*Task goal*
Apart from the images, every record here needs to be copied exactly.

··· Data shown ···

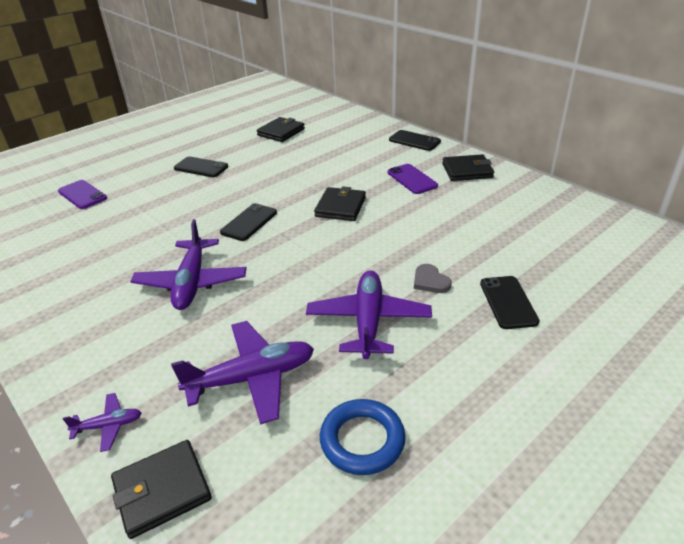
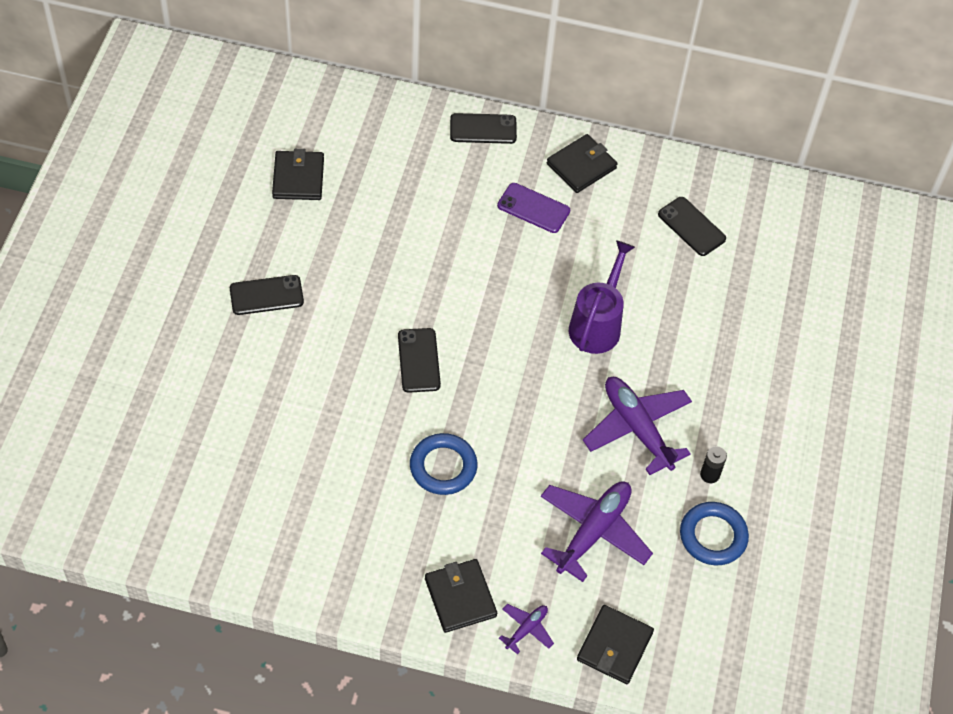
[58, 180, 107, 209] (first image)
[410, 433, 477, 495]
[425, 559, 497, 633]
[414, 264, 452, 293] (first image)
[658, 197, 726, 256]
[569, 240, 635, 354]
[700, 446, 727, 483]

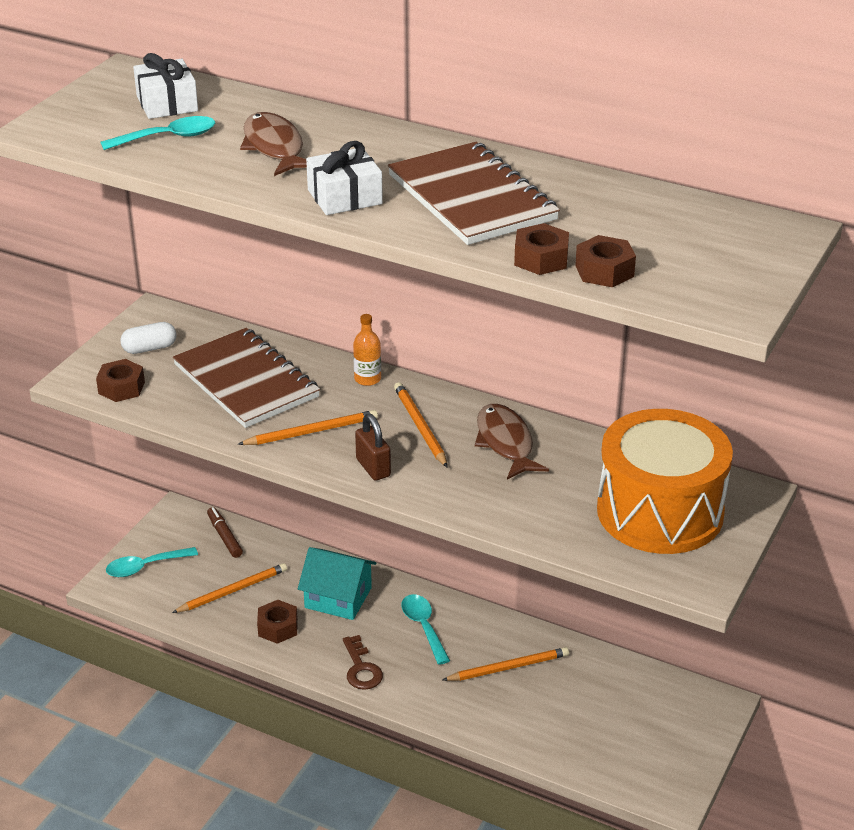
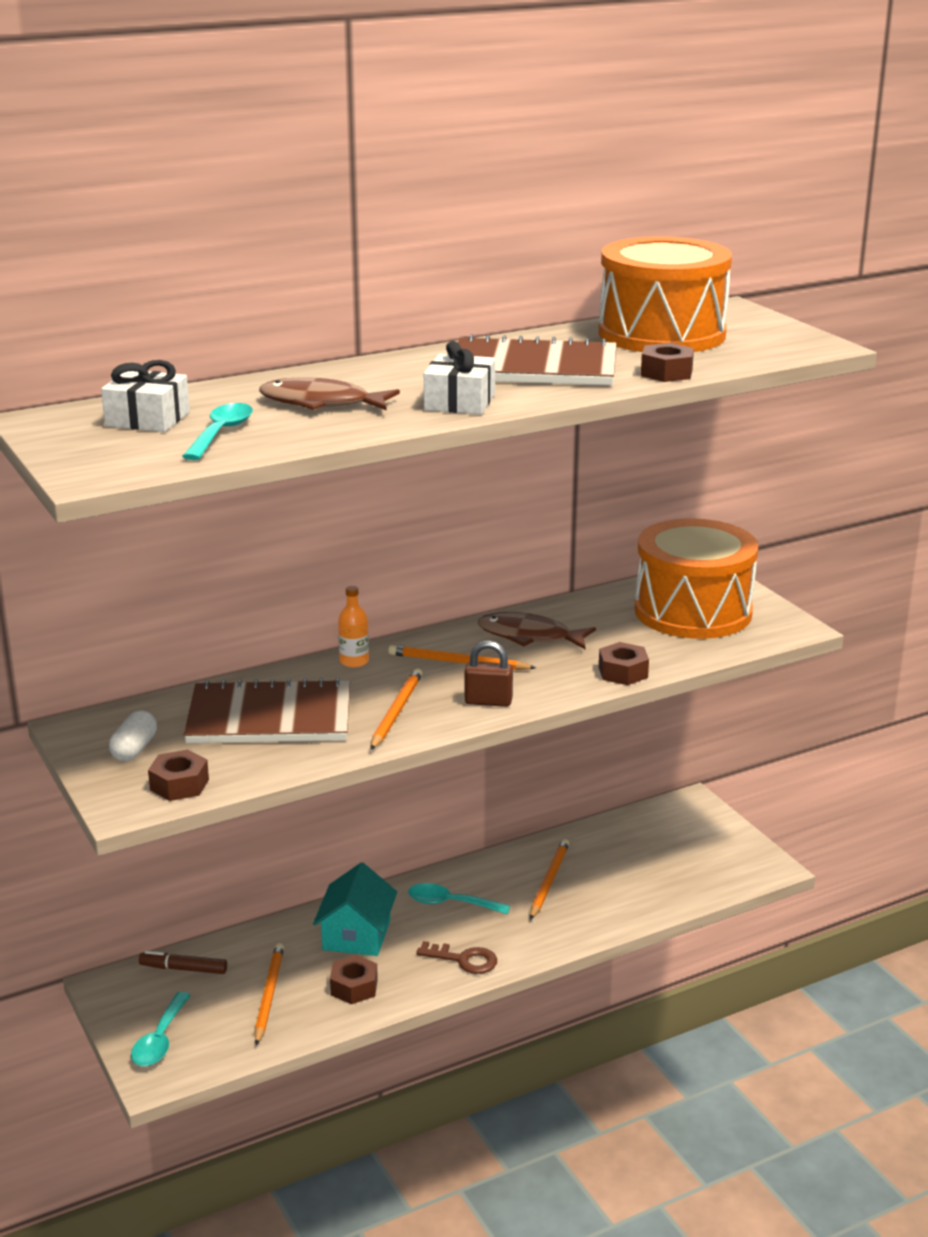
[313, 862, 397, 956]
[599, 642, 649, 685]
[598, 237, 732, 352]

···

*Output below*
[58, 180, 107, 209] (first image)
[410, 433, 477, 495]
[425, 559, 497, 633]
[414, 264, 452, 293] (first image)
[658, 197, 726, 256]
[569, 240, 635, 354]
[700, 446, 727, 483]

[313, 862, 397, 956]
[599, 642, 649, 685]
[598, 237, 732, 352]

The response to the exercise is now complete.